** Task statement **
Going line by line through the listing below, count those with the string "cactus" and answer with the number alone.

Data in this exercise below:

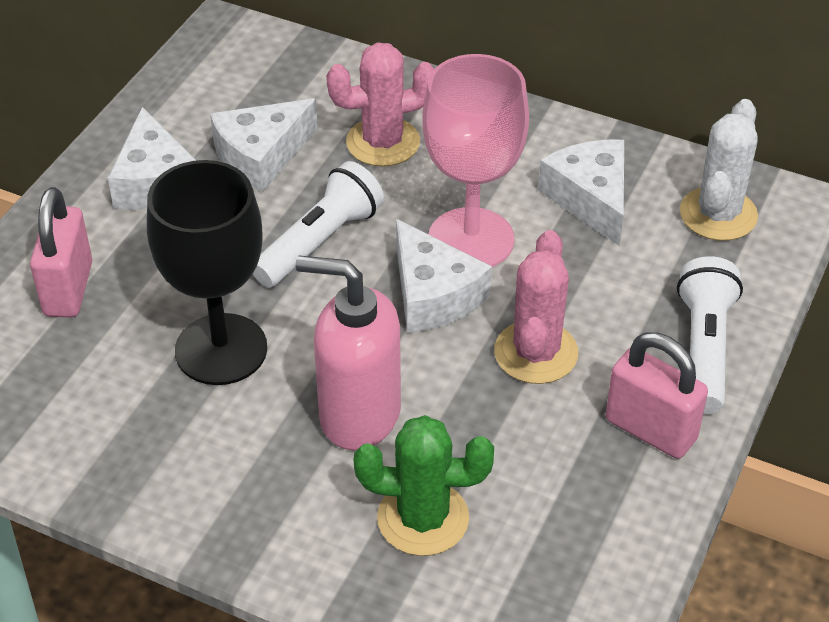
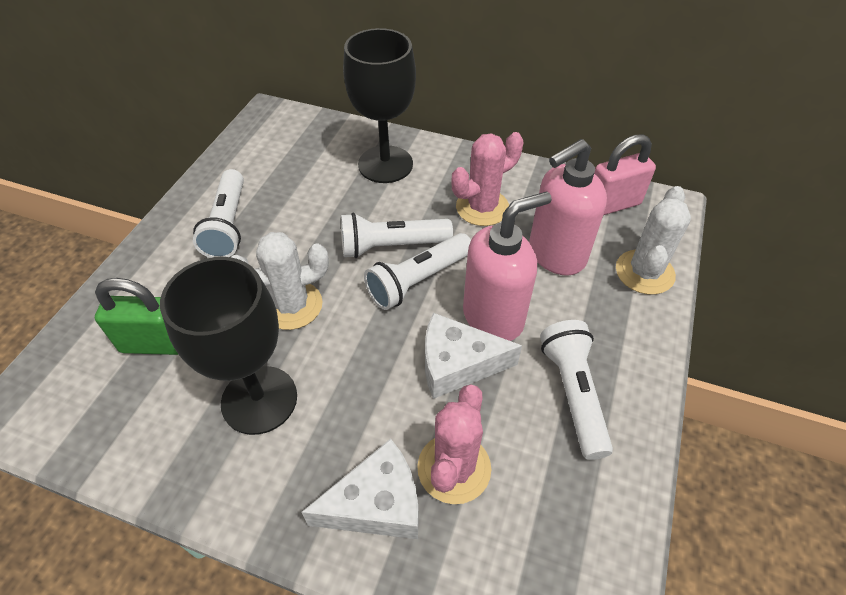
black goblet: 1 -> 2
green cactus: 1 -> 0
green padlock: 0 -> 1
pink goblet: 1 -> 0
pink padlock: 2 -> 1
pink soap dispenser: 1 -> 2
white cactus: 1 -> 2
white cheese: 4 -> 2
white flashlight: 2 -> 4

End of Data in this exercise.
Data in this exercise below:

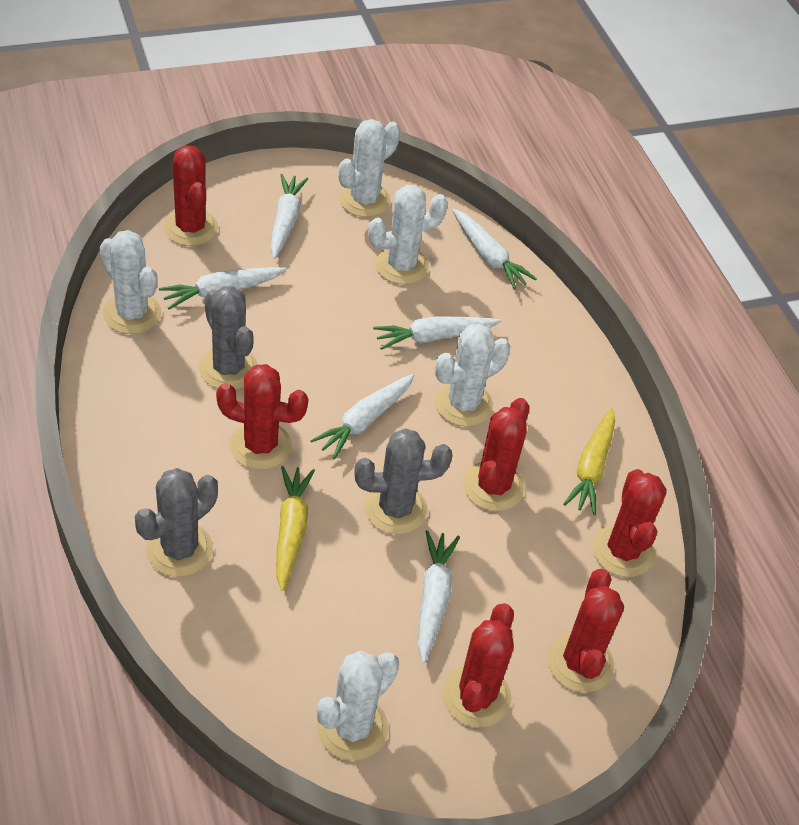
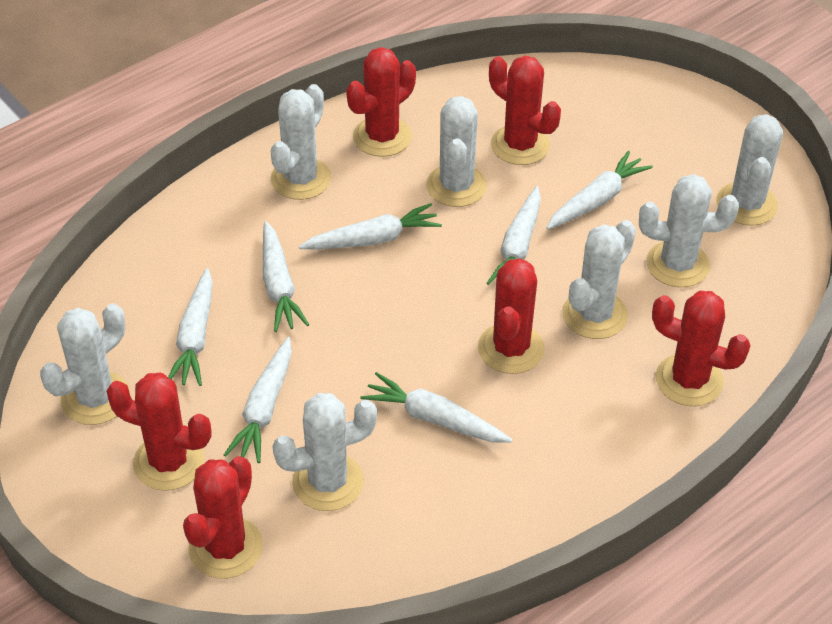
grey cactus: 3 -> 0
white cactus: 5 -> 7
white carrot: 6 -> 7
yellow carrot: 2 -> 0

End of Data in this exercise.

** Task response **
4